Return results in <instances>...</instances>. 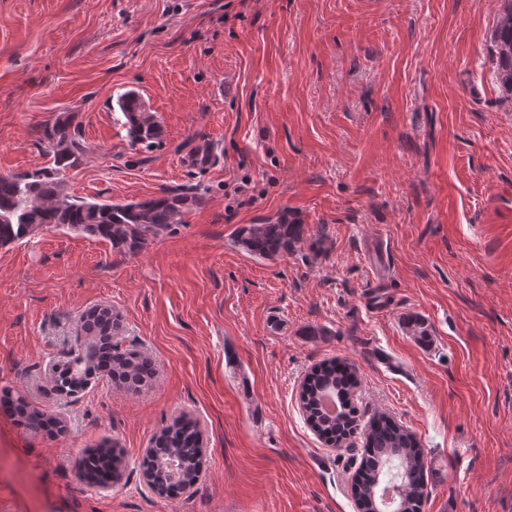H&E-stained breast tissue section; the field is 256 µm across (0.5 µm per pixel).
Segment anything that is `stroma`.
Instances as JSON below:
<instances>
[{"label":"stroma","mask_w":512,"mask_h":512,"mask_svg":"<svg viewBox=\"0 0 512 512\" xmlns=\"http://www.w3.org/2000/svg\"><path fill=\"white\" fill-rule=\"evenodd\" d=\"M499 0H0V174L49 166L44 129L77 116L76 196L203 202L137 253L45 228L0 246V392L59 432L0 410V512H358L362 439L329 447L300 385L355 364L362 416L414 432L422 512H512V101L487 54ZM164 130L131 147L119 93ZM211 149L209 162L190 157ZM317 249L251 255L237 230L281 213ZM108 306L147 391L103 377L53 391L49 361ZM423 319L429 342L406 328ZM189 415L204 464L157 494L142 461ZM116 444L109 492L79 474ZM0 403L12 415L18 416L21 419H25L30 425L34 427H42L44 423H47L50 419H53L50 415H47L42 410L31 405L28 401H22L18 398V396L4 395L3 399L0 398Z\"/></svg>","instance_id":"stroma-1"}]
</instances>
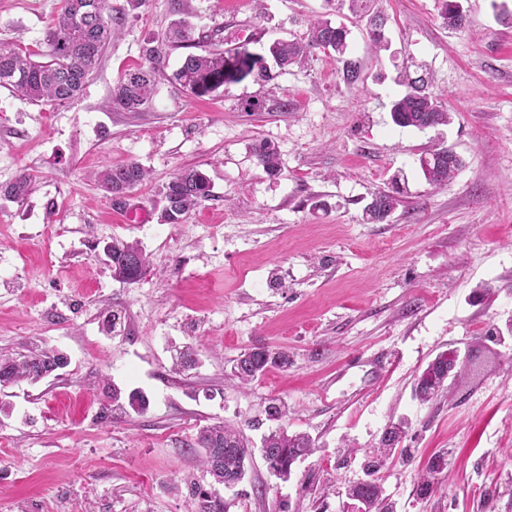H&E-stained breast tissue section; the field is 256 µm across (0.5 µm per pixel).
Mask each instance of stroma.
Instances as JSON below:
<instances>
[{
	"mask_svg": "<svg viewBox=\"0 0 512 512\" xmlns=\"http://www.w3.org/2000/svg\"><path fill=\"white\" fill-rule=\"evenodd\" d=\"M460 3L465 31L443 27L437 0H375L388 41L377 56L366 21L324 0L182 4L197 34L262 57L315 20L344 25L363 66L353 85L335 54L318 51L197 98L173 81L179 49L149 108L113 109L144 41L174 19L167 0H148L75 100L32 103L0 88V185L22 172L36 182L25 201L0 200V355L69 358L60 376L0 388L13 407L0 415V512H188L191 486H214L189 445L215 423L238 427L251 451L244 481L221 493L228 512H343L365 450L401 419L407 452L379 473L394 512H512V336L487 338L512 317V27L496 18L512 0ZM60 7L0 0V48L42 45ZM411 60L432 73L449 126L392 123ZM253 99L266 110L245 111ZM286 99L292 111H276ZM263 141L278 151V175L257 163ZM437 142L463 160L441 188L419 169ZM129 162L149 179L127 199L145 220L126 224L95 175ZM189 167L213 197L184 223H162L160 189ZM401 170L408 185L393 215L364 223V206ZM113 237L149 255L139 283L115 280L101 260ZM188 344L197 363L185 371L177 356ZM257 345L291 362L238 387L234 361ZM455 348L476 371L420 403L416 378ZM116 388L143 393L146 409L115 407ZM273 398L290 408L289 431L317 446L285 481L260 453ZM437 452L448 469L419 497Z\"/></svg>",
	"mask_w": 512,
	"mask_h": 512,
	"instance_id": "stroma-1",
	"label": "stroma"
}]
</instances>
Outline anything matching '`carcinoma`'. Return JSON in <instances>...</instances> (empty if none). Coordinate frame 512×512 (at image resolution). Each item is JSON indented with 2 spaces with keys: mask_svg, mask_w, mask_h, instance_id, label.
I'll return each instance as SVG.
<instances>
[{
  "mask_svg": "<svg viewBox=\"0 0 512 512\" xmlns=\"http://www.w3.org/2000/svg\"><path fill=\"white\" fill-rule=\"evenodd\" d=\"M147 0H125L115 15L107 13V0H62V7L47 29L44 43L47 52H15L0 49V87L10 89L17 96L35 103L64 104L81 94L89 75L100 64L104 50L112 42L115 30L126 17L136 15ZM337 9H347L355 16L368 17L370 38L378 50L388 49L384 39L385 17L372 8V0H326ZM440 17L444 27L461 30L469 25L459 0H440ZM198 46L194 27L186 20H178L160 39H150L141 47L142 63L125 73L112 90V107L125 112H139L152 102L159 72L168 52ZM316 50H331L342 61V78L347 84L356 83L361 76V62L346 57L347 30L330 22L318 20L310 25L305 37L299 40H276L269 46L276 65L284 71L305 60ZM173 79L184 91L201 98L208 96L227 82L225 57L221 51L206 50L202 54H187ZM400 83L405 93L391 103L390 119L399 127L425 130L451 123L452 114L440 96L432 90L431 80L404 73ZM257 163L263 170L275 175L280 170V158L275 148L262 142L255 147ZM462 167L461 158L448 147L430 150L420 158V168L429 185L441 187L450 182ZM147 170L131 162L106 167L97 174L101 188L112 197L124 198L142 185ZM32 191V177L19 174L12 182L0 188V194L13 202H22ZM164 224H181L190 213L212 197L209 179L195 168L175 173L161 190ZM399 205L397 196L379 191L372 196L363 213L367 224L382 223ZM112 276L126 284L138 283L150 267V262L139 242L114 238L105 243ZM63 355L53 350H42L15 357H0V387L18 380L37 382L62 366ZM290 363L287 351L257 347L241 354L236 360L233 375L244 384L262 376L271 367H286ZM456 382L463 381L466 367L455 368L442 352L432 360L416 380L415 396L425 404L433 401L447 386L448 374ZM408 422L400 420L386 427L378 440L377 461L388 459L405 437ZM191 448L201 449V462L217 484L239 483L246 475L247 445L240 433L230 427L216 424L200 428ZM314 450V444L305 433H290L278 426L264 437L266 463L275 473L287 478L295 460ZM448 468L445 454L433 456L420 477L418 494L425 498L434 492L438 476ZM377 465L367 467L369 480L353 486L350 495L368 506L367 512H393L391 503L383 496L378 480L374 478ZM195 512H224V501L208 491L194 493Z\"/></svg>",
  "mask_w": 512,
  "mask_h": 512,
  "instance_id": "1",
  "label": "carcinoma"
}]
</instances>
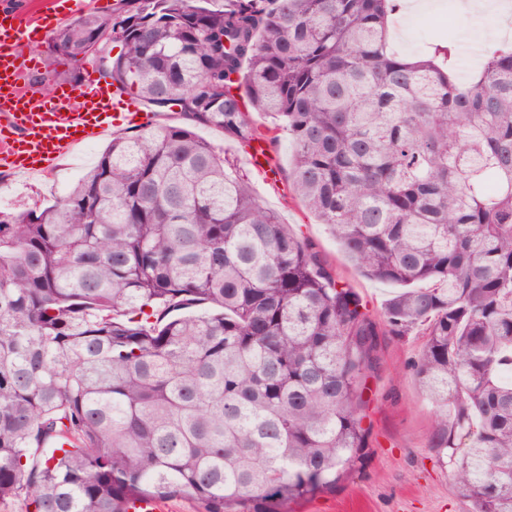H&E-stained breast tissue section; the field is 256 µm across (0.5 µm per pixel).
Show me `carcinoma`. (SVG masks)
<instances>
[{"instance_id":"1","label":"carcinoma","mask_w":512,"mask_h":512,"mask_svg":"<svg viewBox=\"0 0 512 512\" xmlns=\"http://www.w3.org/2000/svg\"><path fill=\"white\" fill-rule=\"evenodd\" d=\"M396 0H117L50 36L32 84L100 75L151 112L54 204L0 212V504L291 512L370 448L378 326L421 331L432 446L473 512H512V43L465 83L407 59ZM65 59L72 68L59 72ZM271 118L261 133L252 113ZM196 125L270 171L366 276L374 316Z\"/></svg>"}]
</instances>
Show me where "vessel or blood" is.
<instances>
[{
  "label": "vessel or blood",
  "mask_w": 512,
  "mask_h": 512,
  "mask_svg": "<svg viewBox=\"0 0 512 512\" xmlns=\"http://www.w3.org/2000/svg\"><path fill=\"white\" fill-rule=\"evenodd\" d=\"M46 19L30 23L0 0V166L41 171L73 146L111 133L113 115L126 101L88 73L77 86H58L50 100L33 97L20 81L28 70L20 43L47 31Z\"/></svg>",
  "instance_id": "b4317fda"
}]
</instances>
+++
To be done
In the records above, find the lines containing "stroma" and copy them.

Complete answer
Segment anything that is `stroma`.
[{"label":"stroma","mask_w":512,"mask_h":512,"mask_svg":"<svg viewBox=\"0 0 512 512\" xmlns=\"http://www.w3.org/2000/svg\"><path fill=\"white\" fill-rule=\"evenodd\" d=\"M499 0H0V174L49 166L44 129L77 116L76 196L203 202L137 253L45 228L0 246V392L59 432L0 410V512H358L362 439L329 447L300 385L355 364L362 416L414 432L422 512H512V101L487 54ZM164 130L131 147L119 93ZM211 149L209 162L190 157ZM317 249L251 255L237 230L281 213ZM108 306L147 391L103 377L53 391L49 361ZM423 319L429 342L406 328ZM189 415L204 464L157 494L142 461ZM116 444L109 492L79 474ZM0 403L12 415L18 416L21 419H25L30 425L34 427H42L44 423H47L50 419H53L50 415H47L42 410L31 405L28 401H22L18 398V396L4 395L3 399L0 398Z\"/></svg>","instance_id":"stroma-1"}]
Mask each instance of stroma.
	"instance_id": "stroma-1",
	"label": "stroma"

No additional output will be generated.